ASSIGNMENT: Repeat the lines below exactly as written, please, from the line with "R11: 1k (DGND, VE) -> 1k (VB, VE)" to the line with "IC3 pin V-: STG -> VEE", both lines included, and no others.

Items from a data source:
Start of Block

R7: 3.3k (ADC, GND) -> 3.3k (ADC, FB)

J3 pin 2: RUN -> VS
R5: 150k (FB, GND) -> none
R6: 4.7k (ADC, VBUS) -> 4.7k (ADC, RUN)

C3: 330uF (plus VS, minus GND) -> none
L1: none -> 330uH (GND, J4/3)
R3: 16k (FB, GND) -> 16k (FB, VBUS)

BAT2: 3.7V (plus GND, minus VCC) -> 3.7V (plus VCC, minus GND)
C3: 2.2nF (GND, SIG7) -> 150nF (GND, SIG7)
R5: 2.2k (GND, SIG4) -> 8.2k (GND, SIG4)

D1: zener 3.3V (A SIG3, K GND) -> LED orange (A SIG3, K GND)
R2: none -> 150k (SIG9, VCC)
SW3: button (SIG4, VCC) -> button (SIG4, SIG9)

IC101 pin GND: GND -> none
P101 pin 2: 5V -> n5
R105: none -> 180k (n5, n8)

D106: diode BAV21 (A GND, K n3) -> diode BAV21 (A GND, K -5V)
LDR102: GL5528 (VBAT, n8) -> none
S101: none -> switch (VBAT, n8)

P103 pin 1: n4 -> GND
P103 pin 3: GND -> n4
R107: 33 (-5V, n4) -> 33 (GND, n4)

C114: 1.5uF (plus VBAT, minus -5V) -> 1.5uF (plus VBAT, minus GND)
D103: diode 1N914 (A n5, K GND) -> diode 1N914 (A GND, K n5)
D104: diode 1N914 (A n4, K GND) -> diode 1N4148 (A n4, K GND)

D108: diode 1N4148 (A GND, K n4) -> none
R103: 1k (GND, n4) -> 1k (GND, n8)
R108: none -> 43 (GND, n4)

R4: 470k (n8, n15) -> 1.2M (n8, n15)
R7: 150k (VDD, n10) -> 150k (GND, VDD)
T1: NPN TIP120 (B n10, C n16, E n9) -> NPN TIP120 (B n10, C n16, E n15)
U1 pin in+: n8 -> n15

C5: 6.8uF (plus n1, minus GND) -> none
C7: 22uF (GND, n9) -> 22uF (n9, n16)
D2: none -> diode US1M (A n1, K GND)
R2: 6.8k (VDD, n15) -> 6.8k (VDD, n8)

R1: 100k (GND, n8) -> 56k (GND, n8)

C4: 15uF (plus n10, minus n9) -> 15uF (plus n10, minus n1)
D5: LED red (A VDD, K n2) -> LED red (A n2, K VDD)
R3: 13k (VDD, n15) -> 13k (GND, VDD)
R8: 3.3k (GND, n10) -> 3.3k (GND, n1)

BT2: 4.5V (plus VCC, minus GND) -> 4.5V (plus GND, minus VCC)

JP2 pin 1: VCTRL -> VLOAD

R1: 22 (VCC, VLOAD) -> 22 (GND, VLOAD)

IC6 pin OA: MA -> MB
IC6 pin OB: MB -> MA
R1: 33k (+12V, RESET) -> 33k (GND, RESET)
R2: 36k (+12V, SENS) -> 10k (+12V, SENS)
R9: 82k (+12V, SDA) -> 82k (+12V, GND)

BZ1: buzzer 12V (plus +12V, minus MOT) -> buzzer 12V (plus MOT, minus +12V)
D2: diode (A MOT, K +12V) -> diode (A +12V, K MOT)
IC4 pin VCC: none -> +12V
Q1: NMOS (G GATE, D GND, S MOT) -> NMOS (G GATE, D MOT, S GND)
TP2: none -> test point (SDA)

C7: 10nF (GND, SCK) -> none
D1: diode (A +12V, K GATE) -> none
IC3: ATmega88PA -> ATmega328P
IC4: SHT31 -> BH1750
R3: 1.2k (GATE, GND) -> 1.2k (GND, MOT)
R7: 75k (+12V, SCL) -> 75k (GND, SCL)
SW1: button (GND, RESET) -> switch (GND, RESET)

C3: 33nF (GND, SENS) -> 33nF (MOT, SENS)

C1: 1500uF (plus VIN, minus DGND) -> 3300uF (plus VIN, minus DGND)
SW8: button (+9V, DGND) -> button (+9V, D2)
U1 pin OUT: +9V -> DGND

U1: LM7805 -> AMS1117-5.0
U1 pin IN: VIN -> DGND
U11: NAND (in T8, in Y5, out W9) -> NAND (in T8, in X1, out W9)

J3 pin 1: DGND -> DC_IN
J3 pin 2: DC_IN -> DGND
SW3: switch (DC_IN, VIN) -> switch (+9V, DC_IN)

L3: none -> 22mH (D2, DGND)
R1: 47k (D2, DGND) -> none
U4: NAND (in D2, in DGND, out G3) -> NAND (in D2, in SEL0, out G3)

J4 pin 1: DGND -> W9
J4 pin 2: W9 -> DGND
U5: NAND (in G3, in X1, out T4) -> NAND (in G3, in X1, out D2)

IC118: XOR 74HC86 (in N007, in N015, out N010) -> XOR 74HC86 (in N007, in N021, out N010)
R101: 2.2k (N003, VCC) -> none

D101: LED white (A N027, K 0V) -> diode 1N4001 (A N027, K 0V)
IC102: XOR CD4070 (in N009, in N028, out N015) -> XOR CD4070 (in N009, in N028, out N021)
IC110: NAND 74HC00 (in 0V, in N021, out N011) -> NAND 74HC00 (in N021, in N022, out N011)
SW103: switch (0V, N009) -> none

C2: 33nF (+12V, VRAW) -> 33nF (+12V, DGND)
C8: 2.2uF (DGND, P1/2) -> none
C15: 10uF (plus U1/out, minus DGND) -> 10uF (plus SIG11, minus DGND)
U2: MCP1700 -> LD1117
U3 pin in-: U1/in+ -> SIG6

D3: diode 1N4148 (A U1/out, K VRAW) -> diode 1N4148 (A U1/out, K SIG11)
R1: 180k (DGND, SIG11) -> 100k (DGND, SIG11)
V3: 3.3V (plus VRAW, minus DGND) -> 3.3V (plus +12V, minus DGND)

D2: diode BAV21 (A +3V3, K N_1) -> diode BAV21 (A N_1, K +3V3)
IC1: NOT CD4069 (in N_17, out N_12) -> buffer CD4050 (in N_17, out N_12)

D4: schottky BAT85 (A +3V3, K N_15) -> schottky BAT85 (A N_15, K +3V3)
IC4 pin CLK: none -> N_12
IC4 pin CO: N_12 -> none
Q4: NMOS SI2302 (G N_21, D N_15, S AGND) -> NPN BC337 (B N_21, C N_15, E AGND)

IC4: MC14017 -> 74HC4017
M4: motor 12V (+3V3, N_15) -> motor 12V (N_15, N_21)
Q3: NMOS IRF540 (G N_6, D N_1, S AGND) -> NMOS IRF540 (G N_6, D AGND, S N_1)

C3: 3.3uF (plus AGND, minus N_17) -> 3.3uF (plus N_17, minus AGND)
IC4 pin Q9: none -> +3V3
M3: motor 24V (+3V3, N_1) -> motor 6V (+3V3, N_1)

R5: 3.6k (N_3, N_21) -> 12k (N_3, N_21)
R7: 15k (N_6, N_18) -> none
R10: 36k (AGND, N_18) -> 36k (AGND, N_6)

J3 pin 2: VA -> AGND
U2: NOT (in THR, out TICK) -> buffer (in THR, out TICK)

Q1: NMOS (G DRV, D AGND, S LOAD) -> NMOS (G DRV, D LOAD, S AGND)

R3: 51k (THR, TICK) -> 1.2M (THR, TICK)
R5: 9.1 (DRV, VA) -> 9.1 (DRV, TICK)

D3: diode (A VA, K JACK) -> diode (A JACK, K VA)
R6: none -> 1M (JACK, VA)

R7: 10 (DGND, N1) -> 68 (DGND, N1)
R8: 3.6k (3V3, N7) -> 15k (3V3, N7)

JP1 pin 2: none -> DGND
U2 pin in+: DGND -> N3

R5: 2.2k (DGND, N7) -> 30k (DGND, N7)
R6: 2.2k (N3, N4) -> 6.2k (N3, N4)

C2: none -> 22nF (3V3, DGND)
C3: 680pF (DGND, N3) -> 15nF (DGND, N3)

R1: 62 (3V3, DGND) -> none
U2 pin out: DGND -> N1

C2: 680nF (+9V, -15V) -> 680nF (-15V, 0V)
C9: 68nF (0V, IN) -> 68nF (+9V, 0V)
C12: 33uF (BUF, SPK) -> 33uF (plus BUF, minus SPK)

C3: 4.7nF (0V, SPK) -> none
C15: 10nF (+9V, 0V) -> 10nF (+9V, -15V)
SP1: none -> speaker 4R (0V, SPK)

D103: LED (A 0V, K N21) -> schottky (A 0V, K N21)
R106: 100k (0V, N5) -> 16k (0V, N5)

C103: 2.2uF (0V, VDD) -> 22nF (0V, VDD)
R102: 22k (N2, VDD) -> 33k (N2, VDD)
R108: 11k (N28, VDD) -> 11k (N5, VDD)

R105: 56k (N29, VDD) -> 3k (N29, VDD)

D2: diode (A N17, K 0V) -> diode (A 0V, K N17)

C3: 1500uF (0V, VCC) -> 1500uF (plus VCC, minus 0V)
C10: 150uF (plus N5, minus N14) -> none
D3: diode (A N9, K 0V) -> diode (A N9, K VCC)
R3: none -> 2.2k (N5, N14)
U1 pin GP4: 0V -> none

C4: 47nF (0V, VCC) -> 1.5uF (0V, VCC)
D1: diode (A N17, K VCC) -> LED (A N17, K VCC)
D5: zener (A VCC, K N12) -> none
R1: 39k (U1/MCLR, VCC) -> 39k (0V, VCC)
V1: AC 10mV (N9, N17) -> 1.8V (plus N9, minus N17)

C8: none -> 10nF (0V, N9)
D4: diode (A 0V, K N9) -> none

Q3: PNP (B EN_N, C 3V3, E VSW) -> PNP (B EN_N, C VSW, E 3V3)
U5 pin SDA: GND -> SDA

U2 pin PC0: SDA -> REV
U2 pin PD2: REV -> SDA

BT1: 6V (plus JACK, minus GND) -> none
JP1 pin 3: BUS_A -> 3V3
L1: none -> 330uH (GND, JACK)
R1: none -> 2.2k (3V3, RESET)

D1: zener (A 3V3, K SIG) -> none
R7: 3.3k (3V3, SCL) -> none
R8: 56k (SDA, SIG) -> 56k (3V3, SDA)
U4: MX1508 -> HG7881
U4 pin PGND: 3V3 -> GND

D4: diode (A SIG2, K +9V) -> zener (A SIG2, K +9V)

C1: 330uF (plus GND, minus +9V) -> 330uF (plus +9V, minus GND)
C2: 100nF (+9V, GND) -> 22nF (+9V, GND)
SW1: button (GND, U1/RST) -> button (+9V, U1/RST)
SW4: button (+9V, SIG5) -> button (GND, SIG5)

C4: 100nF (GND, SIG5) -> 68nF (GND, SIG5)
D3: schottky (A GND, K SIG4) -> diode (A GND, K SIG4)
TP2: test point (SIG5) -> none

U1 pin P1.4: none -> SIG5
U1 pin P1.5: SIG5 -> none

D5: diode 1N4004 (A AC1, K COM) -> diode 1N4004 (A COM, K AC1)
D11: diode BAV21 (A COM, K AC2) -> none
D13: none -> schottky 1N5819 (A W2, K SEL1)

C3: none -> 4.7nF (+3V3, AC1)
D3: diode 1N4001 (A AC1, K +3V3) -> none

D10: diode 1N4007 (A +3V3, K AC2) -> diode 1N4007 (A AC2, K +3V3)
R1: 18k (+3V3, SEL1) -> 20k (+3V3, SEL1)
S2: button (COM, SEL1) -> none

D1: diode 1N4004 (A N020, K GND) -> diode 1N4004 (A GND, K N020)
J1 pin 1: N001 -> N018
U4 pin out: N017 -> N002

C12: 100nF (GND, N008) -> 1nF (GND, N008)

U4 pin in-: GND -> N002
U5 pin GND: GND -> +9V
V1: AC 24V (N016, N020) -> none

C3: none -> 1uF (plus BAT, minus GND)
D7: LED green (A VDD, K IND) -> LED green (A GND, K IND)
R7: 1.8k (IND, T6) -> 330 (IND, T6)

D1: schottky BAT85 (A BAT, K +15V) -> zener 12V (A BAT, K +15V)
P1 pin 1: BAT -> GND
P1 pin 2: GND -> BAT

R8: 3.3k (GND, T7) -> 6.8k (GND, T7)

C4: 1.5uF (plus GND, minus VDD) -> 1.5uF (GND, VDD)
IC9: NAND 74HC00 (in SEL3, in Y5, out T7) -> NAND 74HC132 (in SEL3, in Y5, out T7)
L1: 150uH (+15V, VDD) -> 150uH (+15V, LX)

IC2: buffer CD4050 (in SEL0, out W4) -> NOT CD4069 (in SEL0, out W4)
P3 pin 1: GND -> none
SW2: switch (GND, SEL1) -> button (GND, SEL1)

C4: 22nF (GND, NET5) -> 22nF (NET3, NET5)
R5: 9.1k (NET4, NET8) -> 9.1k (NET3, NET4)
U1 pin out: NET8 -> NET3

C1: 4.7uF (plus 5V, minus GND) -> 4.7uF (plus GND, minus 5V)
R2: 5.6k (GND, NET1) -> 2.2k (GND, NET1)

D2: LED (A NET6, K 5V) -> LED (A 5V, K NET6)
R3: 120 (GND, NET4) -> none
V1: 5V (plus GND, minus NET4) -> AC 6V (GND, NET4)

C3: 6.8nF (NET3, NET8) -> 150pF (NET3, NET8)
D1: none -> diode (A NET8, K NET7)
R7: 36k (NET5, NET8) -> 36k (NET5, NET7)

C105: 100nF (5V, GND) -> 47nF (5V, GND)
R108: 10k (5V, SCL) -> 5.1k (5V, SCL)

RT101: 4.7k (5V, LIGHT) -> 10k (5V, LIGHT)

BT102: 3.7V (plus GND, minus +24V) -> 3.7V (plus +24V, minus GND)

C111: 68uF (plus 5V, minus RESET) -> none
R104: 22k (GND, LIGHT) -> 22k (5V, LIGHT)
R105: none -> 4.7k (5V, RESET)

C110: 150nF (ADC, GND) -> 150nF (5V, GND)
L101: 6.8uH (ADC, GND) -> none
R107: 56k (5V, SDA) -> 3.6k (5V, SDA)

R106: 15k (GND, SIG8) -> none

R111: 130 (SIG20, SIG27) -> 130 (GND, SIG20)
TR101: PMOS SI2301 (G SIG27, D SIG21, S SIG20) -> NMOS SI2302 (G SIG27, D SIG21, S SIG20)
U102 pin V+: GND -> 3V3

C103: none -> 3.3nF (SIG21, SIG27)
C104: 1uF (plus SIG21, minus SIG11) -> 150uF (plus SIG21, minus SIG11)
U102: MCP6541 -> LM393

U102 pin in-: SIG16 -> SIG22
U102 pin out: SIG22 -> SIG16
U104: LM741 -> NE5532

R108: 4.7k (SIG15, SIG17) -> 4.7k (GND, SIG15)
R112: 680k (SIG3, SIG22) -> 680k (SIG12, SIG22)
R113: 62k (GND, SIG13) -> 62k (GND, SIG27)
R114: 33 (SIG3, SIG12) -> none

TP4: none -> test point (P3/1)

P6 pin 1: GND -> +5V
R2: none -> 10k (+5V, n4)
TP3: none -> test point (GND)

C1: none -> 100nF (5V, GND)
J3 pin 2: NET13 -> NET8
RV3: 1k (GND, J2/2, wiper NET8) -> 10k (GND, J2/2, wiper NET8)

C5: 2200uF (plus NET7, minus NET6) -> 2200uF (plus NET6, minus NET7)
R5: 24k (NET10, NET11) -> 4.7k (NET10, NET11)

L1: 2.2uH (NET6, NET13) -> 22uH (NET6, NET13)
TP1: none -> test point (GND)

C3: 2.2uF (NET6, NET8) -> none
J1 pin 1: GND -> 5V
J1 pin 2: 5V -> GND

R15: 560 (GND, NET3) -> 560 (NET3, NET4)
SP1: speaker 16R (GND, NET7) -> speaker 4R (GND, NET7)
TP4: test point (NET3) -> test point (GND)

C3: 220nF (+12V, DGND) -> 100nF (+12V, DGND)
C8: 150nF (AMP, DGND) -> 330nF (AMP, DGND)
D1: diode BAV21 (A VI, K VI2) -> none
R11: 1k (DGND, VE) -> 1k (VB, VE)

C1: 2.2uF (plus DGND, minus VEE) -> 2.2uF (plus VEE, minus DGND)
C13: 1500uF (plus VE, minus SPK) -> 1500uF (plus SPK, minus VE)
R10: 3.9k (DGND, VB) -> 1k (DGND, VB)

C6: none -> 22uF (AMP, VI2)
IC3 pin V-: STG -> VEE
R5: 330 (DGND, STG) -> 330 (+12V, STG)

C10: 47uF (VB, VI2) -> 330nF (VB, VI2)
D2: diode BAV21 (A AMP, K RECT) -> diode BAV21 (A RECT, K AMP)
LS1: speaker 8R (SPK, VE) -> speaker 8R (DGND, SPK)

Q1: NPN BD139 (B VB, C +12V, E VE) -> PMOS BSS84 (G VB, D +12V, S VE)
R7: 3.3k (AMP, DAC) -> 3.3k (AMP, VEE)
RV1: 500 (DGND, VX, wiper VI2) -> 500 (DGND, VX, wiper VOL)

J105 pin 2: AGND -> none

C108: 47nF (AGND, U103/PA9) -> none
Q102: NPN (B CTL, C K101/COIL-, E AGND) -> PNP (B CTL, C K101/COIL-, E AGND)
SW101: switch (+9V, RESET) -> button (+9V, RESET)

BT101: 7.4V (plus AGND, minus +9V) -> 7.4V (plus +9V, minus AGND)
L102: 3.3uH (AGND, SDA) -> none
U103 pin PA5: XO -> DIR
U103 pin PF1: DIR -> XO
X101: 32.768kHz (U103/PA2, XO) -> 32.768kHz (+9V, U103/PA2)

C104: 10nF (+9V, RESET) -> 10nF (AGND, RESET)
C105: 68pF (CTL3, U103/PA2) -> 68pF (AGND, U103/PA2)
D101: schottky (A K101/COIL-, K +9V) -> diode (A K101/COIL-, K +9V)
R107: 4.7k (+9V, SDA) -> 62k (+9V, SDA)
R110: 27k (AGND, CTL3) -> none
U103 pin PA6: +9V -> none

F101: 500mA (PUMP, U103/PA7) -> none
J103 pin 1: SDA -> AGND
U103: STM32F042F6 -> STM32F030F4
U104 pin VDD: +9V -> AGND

End of Block

YOUR RESPONSE:
R11: 1k (DGND, VE) -> 1k (VB, VE)

C1: 2.2uF (plus DGND, minus VEE) -> 2.2uF (plus VEE, minus DGND)
C13: 1500uF (plus VE, minus SPK) -> 1500uF (plus SPK, minus VE)
R10: 3.9k (DGND, VB) -> 1k (DGND, VB)

C6: none -> 22uF (AMP, VI2)
IC3 pin V-: STG -> VEE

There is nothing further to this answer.